▸ Instructions to follow:
Exactly the lines below from the one with "pink_pulipal [147,535,193,599] =>" up to and including the one with "purple gateau <698,90>" make up the answer, with nothing else added.

▸ Object transformation records:
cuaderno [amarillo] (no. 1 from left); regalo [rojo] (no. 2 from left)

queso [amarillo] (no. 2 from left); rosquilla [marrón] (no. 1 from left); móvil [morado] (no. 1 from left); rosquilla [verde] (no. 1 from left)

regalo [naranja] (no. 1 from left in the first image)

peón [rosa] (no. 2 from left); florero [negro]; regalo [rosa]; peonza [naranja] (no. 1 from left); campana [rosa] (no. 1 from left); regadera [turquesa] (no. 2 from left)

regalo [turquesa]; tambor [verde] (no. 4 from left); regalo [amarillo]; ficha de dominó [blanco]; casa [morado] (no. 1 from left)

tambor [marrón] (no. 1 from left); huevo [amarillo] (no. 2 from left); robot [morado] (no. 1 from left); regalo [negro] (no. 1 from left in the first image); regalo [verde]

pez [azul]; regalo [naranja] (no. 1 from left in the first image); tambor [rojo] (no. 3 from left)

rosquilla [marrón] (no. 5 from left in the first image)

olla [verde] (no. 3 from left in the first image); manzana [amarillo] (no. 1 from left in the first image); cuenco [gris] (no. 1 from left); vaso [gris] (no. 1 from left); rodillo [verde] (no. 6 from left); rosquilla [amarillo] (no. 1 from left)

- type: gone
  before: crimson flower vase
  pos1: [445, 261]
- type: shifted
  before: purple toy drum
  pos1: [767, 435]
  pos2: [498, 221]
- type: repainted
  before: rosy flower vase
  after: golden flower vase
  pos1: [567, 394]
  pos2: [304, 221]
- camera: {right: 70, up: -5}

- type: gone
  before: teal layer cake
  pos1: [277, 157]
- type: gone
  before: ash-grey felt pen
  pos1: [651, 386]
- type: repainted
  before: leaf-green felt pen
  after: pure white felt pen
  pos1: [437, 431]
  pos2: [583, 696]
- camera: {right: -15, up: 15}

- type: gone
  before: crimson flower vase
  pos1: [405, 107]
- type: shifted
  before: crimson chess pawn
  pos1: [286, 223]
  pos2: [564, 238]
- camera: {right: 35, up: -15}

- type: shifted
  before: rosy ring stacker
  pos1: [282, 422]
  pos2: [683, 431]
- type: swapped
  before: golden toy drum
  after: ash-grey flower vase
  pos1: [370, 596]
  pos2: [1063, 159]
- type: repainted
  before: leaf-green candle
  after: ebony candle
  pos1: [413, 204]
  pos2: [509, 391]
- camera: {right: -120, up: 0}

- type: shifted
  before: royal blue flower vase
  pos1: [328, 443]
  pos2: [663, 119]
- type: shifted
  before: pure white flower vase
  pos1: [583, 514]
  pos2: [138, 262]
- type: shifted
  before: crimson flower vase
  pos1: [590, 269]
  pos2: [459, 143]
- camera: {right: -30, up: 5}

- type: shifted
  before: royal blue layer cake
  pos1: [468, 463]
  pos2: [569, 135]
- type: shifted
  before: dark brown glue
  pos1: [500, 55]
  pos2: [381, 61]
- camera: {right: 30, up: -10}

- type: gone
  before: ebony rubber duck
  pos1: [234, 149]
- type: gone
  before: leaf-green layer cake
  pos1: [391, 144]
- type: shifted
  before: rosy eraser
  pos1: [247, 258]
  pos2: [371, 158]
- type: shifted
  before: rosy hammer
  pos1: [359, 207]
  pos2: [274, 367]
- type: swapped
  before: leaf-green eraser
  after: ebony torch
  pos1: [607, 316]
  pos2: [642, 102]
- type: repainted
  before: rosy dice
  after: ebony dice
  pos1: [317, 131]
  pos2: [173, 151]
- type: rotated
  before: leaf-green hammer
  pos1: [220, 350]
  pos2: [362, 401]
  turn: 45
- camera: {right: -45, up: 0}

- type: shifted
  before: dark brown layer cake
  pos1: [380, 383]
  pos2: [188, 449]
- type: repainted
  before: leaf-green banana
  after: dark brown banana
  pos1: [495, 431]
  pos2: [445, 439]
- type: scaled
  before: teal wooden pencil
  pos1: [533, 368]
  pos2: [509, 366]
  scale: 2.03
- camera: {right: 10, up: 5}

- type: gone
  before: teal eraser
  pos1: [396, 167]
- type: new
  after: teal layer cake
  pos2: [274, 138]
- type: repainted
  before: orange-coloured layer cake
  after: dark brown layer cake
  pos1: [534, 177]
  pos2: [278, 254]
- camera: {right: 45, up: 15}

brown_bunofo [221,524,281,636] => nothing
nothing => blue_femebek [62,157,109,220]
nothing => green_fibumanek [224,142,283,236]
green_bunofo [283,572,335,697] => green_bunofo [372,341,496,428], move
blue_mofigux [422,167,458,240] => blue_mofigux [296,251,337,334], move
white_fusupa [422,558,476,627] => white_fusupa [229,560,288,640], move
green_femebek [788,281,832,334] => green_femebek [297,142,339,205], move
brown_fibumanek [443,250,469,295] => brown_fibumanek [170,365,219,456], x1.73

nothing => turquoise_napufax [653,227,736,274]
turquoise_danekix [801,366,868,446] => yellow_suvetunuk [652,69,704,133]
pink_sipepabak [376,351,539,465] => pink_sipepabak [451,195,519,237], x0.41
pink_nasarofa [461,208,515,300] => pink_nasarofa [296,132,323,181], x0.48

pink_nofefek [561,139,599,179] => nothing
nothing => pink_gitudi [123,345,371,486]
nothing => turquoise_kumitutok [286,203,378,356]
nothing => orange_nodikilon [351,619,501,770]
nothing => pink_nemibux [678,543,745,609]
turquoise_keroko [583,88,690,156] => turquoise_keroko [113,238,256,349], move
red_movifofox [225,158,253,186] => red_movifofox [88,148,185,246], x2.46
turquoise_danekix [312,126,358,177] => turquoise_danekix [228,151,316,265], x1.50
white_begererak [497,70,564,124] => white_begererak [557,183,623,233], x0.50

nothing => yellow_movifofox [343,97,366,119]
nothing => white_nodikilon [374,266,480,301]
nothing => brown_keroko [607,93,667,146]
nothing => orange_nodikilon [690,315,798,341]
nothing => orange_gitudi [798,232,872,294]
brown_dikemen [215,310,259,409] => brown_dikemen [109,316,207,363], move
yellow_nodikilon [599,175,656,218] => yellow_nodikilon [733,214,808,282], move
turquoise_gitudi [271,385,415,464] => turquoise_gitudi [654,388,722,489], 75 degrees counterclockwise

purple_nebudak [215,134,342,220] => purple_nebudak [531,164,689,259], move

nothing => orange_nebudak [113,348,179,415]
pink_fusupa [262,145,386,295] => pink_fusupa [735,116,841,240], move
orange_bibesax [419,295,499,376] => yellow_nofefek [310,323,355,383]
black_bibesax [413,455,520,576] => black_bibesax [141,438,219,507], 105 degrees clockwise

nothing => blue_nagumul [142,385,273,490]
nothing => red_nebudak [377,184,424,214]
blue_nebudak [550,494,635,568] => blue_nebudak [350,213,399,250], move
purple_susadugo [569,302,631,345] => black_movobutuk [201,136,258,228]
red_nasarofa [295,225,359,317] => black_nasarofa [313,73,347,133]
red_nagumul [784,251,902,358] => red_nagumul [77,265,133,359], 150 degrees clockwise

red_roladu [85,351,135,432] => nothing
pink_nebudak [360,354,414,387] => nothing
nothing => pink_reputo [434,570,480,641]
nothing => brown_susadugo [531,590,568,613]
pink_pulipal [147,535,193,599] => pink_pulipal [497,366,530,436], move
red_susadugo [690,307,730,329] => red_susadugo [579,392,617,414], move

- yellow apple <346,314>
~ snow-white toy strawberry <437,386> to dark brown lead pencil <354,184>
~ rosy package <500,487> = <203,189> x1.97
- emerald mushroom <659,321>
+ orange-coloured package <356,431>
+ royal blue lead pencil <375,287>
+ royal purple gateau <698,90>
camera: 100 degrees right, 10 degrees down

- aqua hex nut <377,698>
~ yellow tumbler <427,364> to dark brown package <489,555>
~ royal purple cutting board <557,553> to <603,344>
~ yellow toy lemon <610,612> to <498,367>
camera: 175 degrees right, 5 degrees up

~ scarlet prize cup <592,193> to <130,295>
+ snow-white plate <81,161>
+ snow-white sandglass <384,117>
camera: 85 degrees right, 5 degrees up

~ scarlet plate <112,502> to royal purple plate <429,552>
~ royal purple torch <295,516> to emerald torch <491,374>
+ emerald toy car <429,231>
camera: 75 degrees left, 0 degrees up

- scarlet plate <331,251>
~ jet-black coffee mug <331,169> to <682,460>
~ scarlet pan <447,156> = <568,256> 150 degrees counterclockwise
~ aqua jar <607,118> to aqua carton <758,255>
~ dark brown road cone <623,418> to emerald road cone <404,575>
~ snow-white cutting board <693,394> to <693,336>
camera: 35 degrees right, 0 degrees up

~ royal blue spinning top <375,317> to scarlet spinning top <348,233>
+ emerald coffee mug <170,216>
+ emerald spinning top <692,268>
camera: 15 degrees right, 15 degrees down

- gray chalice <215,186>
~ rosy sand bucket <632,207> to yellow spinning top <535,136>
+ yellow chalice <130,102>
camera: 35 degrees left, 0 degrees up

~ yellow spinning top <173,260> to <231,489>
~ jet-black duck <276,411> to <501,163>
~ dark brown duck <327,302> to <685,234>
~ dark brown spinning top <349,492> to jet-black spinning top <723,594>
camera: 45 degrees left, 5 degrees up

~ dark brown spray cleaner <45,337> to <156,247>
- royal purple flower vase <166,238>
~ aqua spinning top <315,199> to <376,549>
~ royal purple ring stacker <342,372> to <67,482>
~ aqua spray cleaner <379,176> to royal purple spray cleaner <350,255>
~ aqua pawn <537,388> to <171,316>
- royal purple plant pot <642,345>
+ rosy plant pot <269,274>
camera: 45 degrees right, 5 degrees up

▸ Result for this exercise:
pink_pulipal [147,535,193,599] => pink_pulipal [497,366,530,436], move
red_susadugo [690,307,730,329] => red_susadugo [579,392,617,414], move

- yellow apple <346,314>
~ snow-white toy strawberry <437,386> to dark brown lead pencil <354,184>
~ rosy package <500,487> = <203,189> x1.97
- emerald mushroom <659,321>
+ orange-coloured package <356,431>
+ royal blue lead pencil <375,287>
+ royal purple gateau <698,90>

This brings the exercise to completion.